Stored records:

((

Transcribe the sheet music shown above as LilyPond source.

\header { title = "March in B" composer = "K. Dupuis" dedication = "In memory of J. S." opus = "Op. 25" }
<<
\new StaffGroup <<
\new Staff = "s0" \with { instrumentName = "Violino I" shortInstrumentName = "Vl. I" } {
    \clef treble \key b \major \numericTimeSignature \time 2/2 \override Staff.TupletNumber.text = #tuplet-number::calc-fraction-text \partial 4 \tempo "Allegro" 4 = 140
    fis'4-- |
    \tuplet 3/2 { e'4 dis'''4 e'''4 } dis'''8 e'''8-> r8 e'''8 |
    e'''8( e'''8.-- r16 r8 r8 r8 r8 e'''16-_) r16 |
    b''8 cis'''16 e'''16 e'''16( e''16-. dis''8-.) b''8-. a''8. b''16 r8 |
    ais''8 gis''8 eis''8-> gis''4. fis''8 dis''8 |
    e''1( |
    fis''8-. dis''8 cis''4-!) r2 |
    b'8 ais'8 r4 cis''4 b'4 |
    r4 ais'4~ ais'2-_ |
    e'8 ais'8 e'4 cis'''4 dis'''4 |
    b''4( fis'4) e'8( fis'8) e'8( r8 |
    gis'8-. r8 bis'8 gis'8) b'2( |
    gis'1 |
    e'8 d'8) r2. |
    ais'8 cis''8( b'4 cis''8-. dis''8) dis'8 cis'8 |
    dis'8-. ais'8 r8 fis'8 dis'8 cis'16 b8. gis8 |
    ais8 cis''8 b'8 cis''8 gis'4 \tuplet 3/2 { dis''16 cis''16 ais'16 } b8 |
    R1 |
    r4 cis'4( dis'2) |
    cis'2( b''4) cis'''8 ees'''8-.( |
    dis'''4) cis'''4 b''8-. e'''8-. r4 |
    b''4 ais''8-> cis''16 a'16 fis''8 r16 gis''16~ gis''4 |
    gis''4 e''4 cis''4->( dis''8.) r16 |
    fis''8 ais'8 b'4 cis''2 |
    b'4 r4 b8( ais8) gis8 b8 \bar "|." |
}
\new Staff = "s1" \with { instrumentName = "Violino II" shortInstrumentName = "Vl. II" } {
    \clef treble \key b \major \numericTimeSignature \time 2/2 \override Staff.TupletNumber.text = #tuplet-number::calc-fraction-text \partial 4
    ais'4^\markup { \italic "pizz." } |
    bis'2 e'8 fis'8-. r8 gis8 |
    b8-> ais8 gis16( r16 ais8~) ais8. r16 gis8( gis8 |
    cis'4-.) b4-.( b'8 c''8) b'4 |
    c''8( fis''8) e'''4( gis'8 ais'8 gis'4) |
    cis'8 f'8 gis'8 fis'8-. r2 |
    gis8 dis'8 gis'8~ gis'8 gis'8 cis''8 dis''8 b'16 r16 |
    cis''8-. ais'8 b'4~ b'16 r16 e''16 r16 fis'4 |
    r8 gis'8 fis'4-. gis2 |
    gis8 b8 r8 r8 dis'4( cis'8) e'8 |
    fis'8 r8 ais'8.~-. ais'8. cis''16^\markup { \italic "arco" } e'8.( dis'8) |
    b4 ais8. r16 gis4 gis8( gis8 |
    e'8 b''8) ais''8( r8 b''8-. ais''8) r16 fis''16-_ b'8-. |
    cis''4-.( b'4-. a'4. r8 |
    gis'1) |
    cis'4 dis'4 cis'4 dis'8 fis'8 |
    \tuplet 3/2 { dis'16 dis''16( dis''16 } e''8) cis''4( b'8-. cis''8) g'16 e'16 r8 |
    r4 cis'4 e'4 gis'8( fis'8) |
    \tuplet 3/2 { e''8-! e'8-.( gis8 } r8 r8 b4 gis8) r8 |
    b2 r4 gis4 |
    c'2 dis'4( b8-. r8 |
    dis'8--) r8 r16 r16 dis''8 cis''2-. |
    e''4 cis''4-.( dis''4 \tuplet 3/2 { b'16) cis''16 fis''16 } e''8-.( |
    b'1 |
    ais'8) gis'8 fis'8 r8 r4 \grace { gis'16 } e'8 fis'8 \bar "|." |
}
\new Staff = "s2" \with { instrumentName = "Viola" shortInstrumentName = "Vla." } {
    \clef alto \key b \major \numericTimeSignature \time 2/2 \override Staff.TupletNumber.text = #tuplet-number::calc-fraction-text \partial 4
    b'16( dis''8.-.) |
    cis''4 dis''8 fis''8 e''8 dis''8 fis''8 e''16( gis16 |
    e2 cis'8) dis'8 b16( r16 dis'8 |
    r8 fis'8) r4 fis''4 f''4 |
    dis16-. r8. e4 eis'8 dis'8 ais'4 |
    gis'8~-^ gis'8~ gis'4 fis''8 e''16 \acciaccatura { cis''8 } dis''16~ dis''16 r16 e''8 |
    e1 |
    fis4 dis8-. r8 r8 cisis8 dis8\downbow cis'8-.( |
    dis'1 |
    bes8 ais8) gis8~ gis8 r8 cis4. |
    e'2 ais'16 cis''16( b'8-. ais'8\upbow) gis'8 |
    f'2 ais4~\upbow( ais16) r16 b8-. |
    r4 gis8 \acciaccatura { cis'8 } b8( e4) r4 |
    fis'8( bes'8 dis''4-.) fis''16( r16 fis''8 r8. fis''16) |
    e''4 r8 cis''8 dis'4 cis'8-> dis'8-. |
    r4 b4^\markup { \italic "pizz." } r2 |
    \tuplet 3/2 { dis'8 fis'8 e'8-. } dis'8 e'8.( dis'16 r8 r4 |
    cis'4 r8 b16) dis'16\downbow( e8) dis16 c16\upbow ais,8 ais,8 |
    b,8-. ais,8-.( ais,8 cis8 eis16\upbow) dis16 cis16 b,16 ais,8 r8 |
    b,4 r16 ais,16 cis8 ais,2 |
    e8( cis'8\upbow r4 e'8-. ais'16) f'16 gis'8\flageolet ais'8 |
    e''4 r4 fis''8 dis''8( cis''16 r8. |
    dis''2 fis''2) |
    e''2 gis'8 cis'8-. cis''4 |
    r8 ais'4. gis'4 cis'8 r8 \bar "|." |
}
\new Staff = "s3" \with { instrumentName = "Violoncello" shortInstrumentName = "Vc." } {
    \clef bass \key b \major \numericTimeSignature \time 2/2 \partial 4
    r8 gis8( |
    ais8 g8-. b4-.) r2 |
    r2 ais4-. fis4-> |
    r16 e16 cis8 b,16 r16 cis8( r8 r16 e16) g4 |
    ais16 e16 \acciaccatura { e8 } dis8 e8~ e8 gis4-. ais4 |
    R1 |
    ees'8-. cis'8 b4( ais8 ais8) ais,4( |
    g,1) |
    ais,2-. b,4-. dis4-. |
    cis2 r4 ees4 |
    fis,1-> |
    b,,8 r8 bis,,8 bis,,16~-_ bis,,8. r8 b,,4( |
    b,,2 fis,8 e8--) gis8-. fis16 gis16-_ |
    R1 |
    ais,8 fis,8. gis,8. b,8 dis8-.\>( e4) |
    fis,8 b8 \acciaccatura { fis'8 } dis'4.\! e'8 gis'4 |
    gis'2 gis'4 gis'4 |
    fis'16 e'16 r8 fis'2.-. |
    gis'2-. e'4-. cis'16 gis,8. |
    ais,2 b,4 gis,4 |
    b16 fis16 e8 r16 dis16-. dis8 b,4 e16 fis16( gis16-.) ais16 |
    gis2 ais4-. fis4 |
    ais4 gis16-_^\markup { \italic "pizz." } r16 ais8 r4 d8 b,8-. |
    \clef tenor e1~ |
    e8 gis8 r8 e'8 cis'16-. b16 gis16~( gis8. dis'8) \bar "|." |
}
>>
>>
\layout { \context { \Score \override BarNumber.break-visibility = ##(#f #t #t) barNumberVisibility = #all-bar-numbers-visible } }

))

WHAT THE EXERCISE ASKS: Can you return every one of these lines word for word, with no changes?

FINISHED EXERCISE:
Transcribe the sheet music shown above as LilyPond source.

\header { title = "March in B" composer = "K. Dupuis" dedication = "In memory of J. S." opus = "Op. 25" }
<<
\new StaffGroup <<
\new Staff = "s0" \with { instrumentName = "Violino I" shortInstrumentName = "Vl. I" } {
    \clef treble \key b \major \numericTimeSignature \time 2/2 \override Staff.TupletNumber.text = #tuplet-number::calc-fraction-text \partial 4 \tempo "Allegro" 4 = 140
    fis'4-- |
    \tuplet 3/2 { e'4 dis'''4 e'''4 } dis'''8 e'''8-> r8 e'''8 |
    e'''8( e'''8.-- r16 r8 r8 r8 r8 e'''16-_) r16 |
    b''8 cis'''16 e'''16 e'''16( e''16-. dis''8-.) b''8-. a''8. b''16 r8 |
    ais''8 gis''8 eis''8-> gis''4. fis''8 dis''8 |
    e''1( |
    fis''8-. dis''8 cis''4-!) r2 |
    b'8 ais'8 r4 cis''4 b'4 |
    r4 ais'4~ ais'2-_ |
    e'8 ais'8 e'4 cis'''4 dis'''4 |
    b''4( fis'4) e'8( fis'8) e'8( r8 |
    gis'8-. r8 bis'8 gis'8) b'2( |
    gis'1 |
    e'8 d'8) r2. |
    ais'8 cis''8( b'4 cis''8-. dis''8) dis'8 cis'8 |
    dis'8-. ais'8 r8 fis'8 dis'8 cis'16 b8. gis8 |
    ais8 cis''8 b'8 cis''8 gis'4 \tuplet 3/2 { dis''16 cis''16 ais'16 } b8 |
    R1 |
    r4 cis'4( dis'2) |
    cis'2( b''4) cis'''8 ees'''8-.( |
    dis'''4) cis'''4 b''8-. e'''8-. r4 |
    b''4 ais''8-> cis''16 a'16 fis''8 r16 gis''16~ gis''4 |
    gis''4 e''4 cis''4->( dis''8.) r16 |
    fis''8 ais'8 b'4 cis''2 |
    b'4 r4 b8( ais8) gis8 b8 \bar "|." |
}
\new Staff = "s1" \with { instrumentName = "Violino II" shortInstrumentName = "Vl. II" } {
    \clef treble \key b \major \numericTimeSignature \time 2/2 \override Staff.TupletNumber.text = #tuplet-number::calc-fraction-text \partial 4
    ais'4^\markup { \italic "pizz." } |
    bis'2 e'8 fis'8-. r8 gis8 |
    b8-> ais8 gis16( r16 ais8~) ais8. r16 gis8( gis8 |
    cis'4-.) b4-.( b'8 c''8) b'4 |
    c''8( fis''8) e'''4( gis'8 ais'8 gis'4) |
    cis'8 f'8 gis'8 fis'8-. r2 |
    gis8 dis'8 gis'8~ gis'8 gis'8 cis''8 dis''8 b'16 r16 |
    cis''8-. ais'8 b'4~ b'16 r16 e''16 r16 fis'4 |
    r8 gis'8 fis'4-. gis2 |
    gis8 b8 r8 r8 dis'4( cis'8) e'8 |
    fis'8 r8 ais'8.~-. ais'8. cis''16^\markup { \italic "arco" } e'8.( dis'8) |
    b4 ais8. r16 gis4 gis8( gis8 |
    e'8 b''8) ais''8( r8 b''8-. ais''8) r16 fis''16-_ b'8-. |
    cis''4-.( b'4-. a'4. r8 |
    gis'1) |
    cis'4 dis'4 cis'4 dis'8 fis'8 |
    \tuplet 3/2 { dis'16 dis''16( dis''16 } e''8) cis''4( b'8-. cis''8) g'16 e'16 r8 |
    r4 cis'4 e'4 gis'8( fis'8) |
    \tuplet 3/2 { e''8-! e'8-.( gis8 } r8 r8 b4 gis8) r8 |
    b2 r4 gis4 |
    c'2 dis'4( b8-. r8 |
    dis'8--) r8 r16 r16 dis''8 cis''2-. |
    e''4 cis''4-.( dis''4 \tuplet 3/2 { b'16) cis''16 fis''16 } e''8-.( |
    b'1 |
    ais'8) gis'8 fis'8 r8 r4 \grace { gis'16 } e'8 fis'8 \bar "|." |
}
\new Staff = "s2" \with { instrumentName = "Viola" shortInstrumentName = "Vla." } {
    \clef alto \key b \major \numericTimeSignature \time 2/2 \override Staff.TupletNumber.text = #tuplet-number::calc-fraction-text \partial 4
    b'16( dis''8.-.) |
    cis''4 dis''8 fis''8 e''8 dis''8 fis''8 e''16( gis16 |
    e2 cis'8) dis'8 b16( r16 dis'8 |
    r8 fis'8) r4 fis''4 f''4 |
    dis16-. r8. e4 eis'8 dis'8 ais'4 |
    gis'8~-^ gis'8~ gis'4 fis''8 e''16 \acciaccatura { cis''8 } dis''16~ dis''16 r16 e''8 |
    e1 |
    fis4 dis8-. r8 r8 cisis8 dis8\downbow cis'8-.( |
    dis'1 |
    bes8 ais8) gis8~ gis8 r8 cis4. |
    e'2 ais'16 cis''16( b'8-. ais'8\upbow) gis'8 |
    f'2 ais4~\upbow( ais16) r16 b8-. |
    r4 gis8 \acciaccatura { cis'8 } b8( e4) r4 |
    fis'8( bes'8 dis''4-.) fis''16( r16 fis''8 r8. fis''16) |
    e''4 r8 cis''8 dis'4 cis'8-> dis'8-. |
    r4 b4^\markup { \italic "pizz." } r2 |
    \tuplet 3/2 { dis'8 fis'8 e'8-. } dis'8 e'8.( dis'16 r8 r4 |
    cis'4 r8 b16) dis'16\downbow( e8) dis16 c16\upbow ais,8 ais,8 |
    b,8-. ais,8-.( ais,8 cis8 eis16\upbow) dis16 cis16 b,16 ais,8 r8 |
    b,4 r16 ais,16 cis8 ais,2 |
    e8( cis'8\upbow r4 e'8-. ais'16) f'16 gis'8\flageolet ais'8 |
    e''4 r4 fis''8 dis''8( cis''16 r8. |
    dis''2 fis''2) |
    e''2 gis'8 cis'8-. cis''4 |
    r8 ais'4. gis'4 cis'8 r8 \bar "|." |
}
\new Staff = "s3" \with { instrumentName = "Violoncello" shortInstrumentName = "Vc." } {
    \clef bass \key b \major \numericTimeSignature \time 2/2 \partial 4
    r8 gis8( |
    ais8 g8-. b4-.) r2 |
    r2 ais4-. fis4-> |
    r16 e16 cis8 b,16 r16 cis8( r8 r16 e16) g4 |
    ais16 e16 \acciaccatura { e8 } dis8 e8~ e8 gis4-. ais4 |
    R1 |
    ees'8-. cis'8 b4( ais8 ais8) ais,4( |
    g,1) |
    ais,2-. b,4-. dis4-. |
    cis2 r4 ees4 |
    fis,1-> |
    b,,8 r8 bis,,8 bis,,16~-_ bis,,8. r8 b,,4( |
    b,,2 fis,8 e8--) gis8-. fis16 gis16-_ |
    R1 |
    ais,8 fis,8. gis,8. b,8 dis8-.\>( e4) |
    fis,8 b8 \acciaccatura { fis'8 } dis'4.\! e'8 gis'4 |
    gis'2 gis'4 gis'4 |
    fis'16 e'16 r8 fis'2.-. |
    gis'2-. e'4-. cis'16 gis,8. |
    ais,2 b,4 gis,4 |
    b16 fis16 e8 r16 dis16-. dis8 b,4 e16 fis16( gis16-.) ais16 |
    gis2 ais4-. fis4 |
    ais4 gis16-_^\markup { \italic "pizz." } r16 ais8 r4 d8 b,8-. |
    \clef tenor e1~ |
    e8 gis8 r8 e'8 cis'16-. b16 gis16~( gis8. dis'8) \bar "|." |
}
>>
>>
\layout { \context { \Score \override BarNumber.break-visibility = ##(#f #t #t) barNumberVisibility = #all-bar-numbers-visible } }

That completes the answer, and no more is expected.